**The task:**
Check every line below for the word "vase" and show those that hold it.

# # # # # # #

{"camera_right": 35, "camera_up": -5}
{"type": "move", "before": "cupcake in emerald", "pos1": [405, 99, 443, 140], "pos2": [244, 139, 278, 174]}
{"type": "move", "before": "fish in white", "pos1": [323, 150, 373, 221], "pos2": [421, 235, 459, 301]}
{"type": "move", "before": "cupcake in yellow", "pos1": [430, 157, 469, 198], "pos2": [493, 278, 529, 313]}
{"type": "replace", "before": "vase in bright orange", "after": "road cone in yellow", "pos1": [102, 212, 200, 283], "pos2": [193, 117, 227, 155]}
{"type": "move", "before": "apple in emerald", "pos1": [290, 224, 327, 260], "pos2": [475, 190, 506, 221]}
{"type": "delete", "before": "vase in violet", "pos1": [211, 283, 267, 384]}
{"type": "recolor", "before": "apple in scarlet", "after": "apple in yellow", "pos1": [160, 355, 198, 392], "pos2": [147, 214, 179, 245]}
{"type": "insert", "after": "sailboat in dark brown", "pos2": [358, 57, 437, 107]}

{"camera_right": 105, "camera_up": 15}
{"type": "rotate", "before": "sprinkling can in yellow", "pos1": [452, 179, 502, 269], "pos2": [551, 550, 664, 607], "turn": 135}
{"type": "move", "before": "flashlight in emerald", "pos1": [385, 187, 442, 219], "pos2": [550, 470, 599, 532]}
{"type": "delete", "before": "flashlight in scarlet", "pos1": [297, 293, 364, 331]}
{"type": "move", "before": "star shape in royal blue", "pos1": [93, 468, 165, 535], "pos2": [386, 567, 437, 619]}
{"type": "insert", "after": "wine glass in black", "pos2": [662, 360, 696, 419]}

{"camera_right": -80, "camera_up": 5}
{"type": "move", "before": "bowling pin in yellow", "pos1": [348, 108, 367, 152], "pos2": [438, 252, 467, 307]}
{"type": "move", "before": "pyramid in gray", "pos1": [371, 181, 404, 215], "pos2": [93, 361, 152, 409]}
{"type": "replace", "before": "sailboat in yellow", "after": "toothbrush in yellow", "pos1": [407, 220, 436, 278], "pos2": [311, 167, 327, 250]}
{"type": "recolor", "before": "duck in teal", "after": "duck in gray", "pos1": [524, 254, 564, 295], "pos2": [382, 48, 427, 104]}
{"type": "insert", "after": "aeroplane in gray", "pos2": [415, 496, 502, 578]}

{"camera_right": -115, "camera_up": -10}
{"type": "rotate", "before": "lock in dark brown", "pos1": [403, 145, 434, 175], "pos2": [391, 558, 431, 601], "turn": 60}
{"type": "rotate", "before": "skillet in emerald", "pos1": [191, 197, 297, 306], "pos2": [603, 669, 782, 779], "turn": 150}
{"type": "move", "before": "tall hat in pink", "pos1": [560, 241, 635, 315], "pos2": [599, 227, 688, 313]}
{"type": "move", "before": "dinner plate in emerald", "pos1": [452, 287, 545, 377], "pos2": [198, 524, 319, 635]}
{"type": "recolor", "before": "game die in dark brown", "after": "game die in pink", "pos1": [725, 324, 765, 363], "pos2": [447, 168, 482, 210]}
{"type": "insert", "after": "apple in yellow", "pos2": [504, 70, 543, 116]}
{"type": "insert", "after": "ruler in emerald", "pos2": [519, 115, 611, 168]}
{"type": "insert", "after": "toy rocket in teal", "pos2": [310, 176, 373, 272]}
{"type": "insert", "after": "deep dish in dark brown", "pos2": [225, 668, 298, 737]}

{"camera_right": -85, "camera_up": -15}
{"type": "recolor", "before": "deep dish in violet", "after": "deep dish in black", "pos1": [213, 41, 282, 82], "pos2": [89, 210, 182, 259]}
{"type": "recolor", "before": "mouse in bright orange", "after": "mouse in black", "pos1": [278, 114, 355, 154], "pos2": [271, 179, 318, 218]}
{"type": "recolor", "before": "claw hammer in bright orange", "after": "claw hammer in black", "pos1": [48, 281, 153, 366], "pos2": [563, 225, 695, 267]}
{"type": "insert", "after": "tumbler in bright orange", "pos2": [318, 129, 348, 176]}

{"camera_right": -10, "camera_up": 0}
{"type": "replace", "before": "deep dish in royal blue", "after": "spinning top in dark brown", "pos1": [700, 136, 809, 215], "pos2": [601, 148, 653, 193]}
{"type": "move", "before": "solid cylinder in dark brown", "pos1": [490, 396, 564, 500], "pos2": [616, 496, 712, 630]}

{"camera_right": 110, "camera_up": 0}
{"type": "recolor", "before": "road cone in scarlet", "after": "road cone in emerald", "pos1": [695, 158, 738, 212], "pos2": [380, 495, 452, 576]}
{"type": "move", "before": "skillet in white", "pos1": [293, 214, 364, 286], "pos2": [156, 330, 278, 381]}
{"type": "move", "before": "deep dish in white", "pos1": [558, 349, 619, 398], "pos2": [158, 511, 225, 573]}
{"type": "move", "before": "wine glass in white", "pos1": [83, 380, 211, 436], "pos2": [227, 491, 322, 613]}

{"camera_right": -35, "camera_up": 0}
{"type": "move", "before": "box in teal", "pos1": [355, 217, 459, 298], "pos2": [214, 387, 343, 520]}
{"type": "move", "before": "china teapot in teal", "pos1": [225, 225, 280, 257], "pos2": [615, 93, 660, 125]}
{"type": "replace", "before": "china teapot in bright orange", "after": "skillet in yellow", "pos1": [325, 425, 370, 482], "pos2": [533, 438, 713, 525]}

# # # # # # #

**Response:**
{"type": "replace", "before": "vase in bright orange", "after": "road cone in yellow", "pos1": [102, 212, 200, 283], "pos2": [193, 117, 227, 155]}
{"type": "delete", "before": "vase in violet", "pos1": [211, 283, 267, 384]}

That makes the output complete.